BEGIN Exercise input

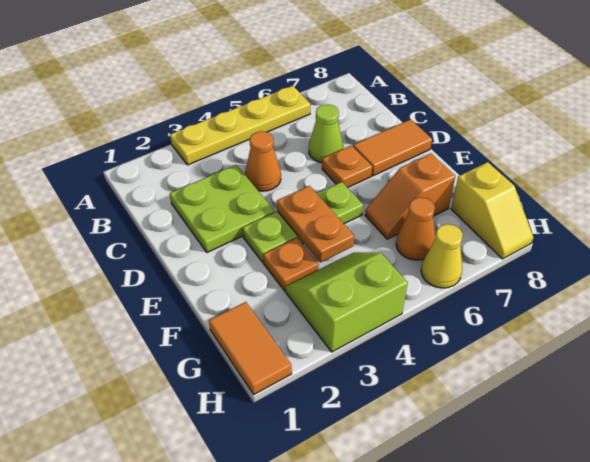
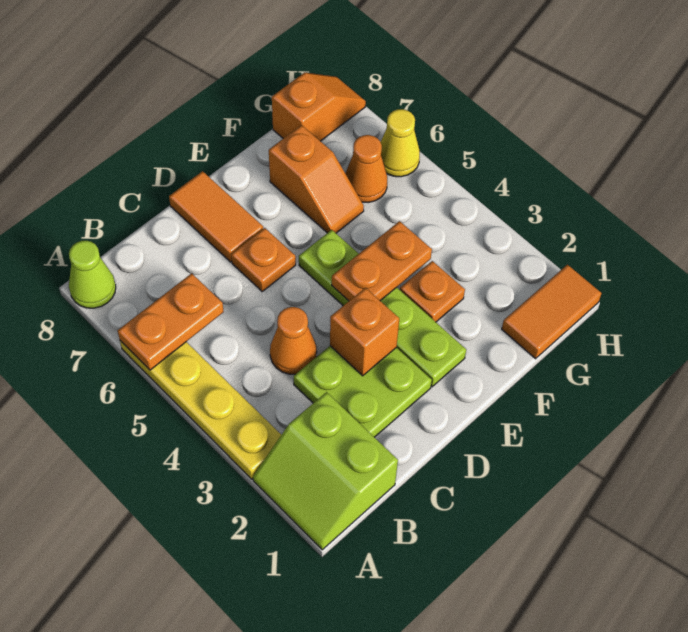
none -> orange plate A6:B6 level 2
lime cone C6 level 1 -> lime cone A8 level 1
none -> orange brick D3 level 2
lime plate E3:E5 level 1 -> lime plate E2:E5 level 1
lime slope G3:H4 level 1 top H -> lime slope A1:B2 level 1 top B
yellow slope G8:H8 level 1 top G -> orange slope G8:H8 level 1 top G

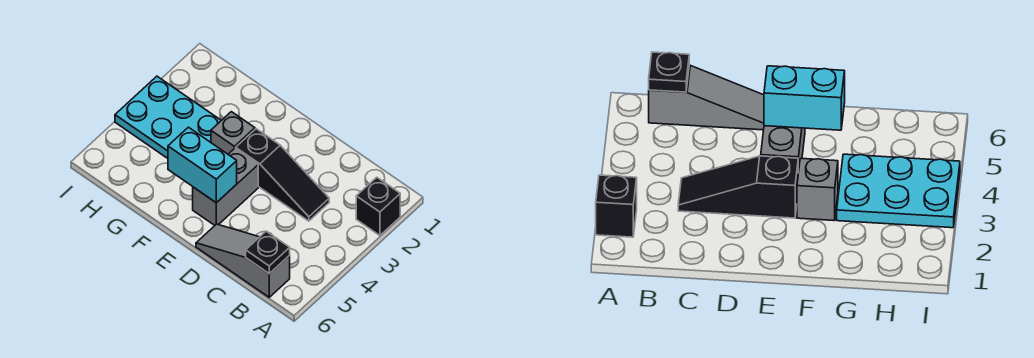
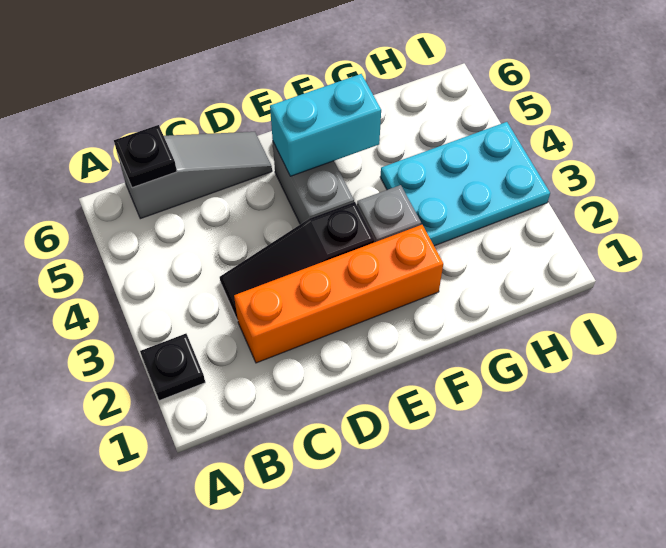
black brick A2 level 1 -> black plate A2 level 1
none -> orange brick C2:F2 level 1

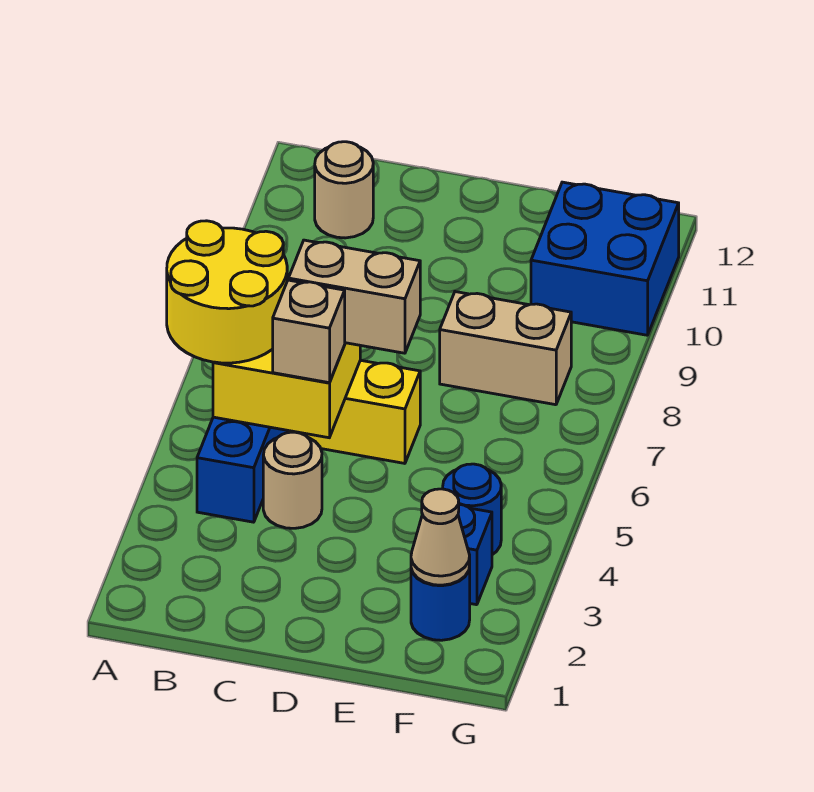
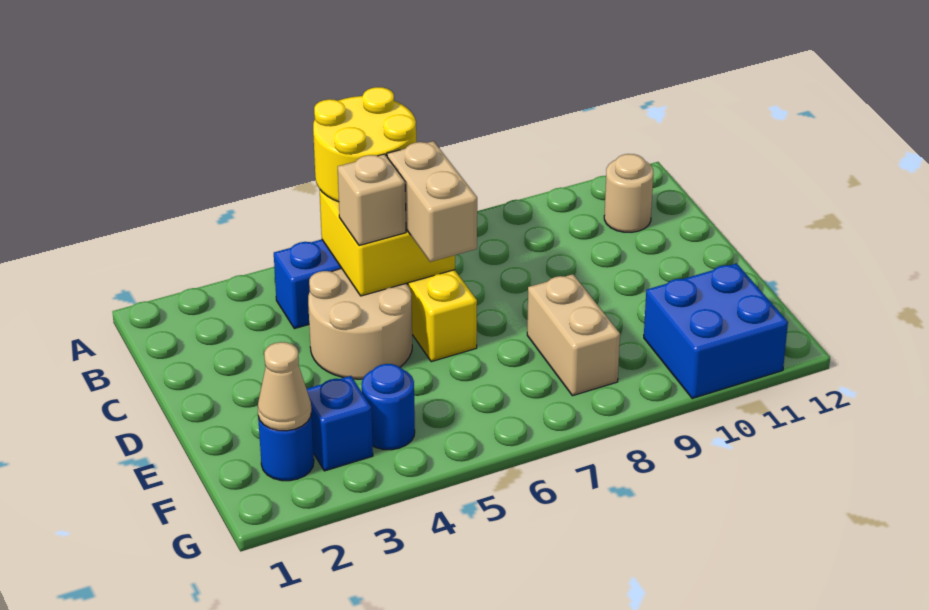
tan round brick C4 level 1 -> tan round brick C4:D5 level 1

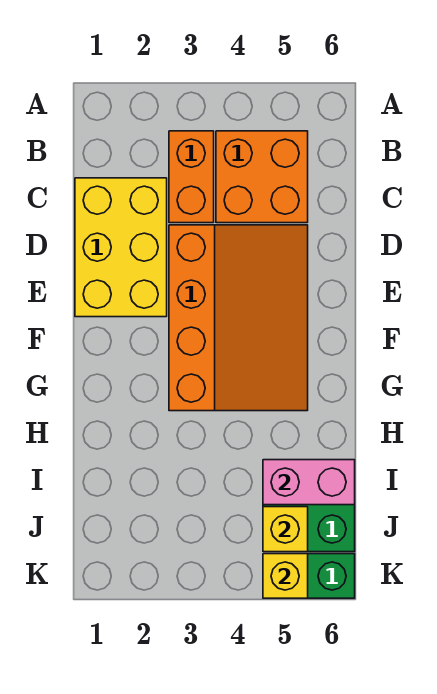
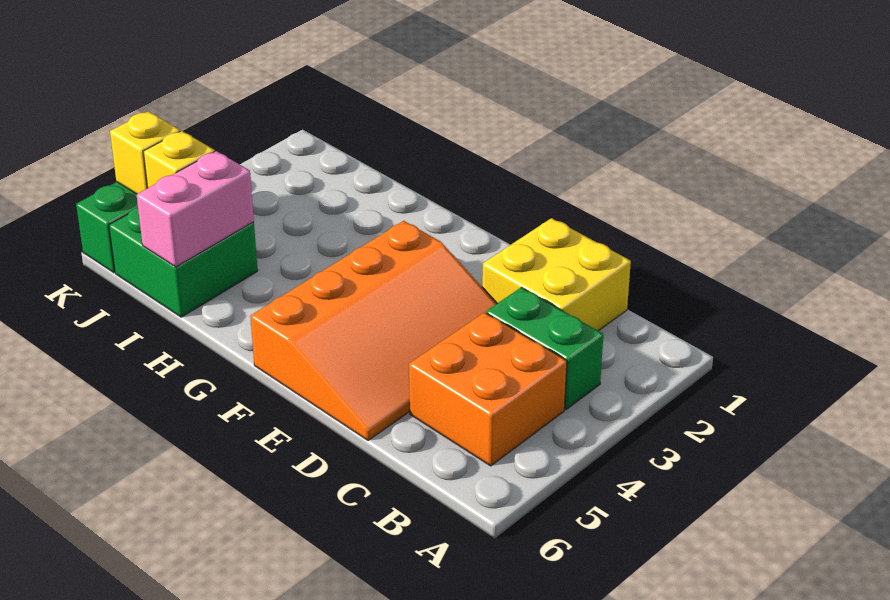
orange brick B3:C3 level 1 -> green brick B3:C3 level 1
yellow brick C1:E2 level 1 -> yellow brick C1:D2 level 1
orange slope D3:G5 level 1 top 3 -> orange slope D3:F6 level 1 top F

END Exercise input

Set down the records in full and exactly. Do not carry over any image.

=== Task output ===
none -> orange plate A6:B6 level 2
lime cone C6 level 1 -> lime cone A8 level 1
none -> orange brick D3 level 2
lime plate E3:E5 level 1 -> lime plate E2:E5 level 1
lime slope G3:H4 level 1 top H -> lime slope A1:B2 level 1 top B
yellow slope G8:H8 level 1 top G -> orange slope G8:H8 level 1 top G

black brick A2 level 1 -> black plate A2 level 1
none -> orange brick C2:F2 level 1

tan round brick C4 level 1 -> tan round brick C4:D5 level 1

orange brick B3:C3 level 1 -> green brick B3:C3 level 1
yellow brick C1:E2 level 1 -> yellow brick C1:D2 level 1
orange slope D3:G5 level 1 top 3 -> orange slope D3:F6 level 1 top F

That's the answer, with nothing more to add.